**** SOURCE MATERIAL

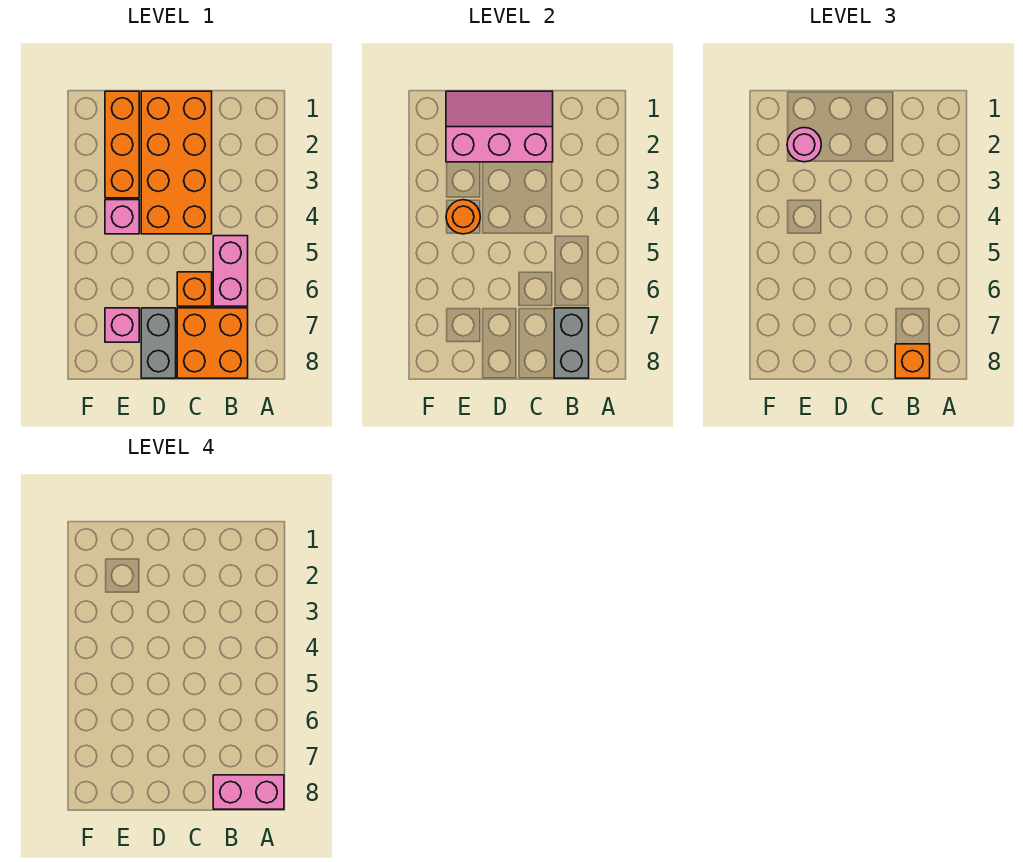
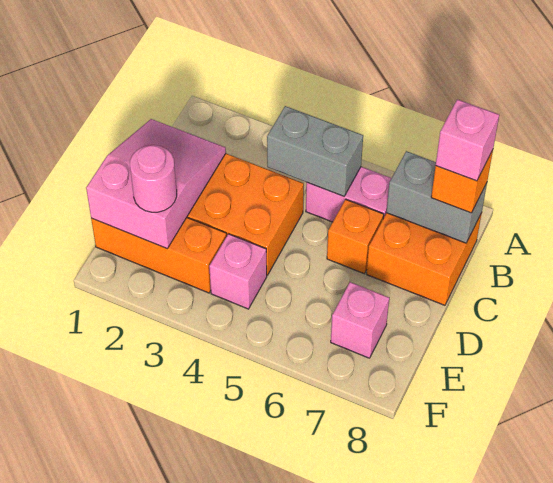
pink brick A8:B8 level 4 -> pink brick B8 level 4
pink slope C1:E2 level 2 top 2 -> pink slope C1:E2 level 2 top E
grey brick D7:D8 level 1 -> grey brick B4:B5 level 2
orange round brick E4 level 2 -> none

********
**** SOURCE MATERIAL

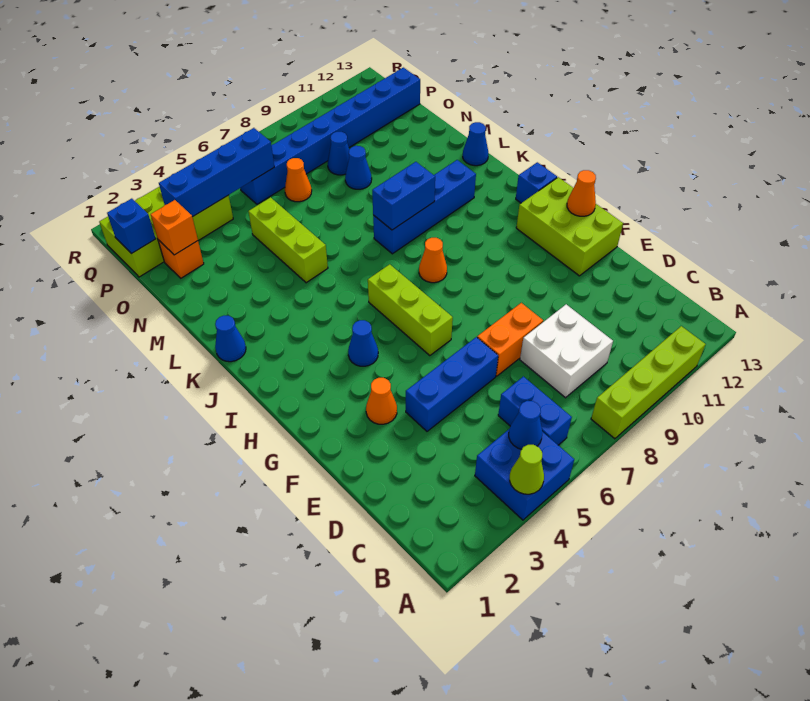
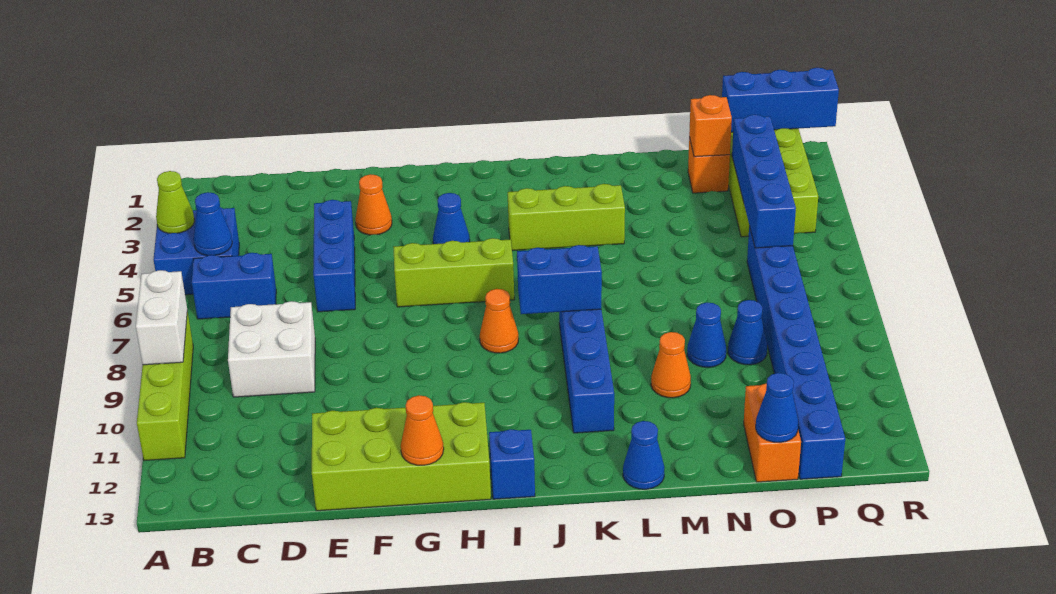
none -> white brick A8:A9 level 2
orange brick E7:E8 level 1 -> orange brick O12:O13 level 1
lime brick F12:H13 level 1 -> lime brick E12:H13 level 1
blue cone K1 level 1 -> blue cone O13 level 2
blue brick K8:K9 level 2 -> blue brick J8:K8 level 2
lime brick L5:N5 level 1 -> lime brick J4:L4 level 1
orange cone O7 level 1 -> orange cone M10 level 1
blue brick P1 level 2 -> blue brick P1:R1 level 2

********

Among the records, find every line holding the word "cone" and copy it.

▶ TASK RESULT:
blue cone K1 level 1 -> blue cone O13 level 2
orange cone O7 level 1 -> orange cone M10 level 1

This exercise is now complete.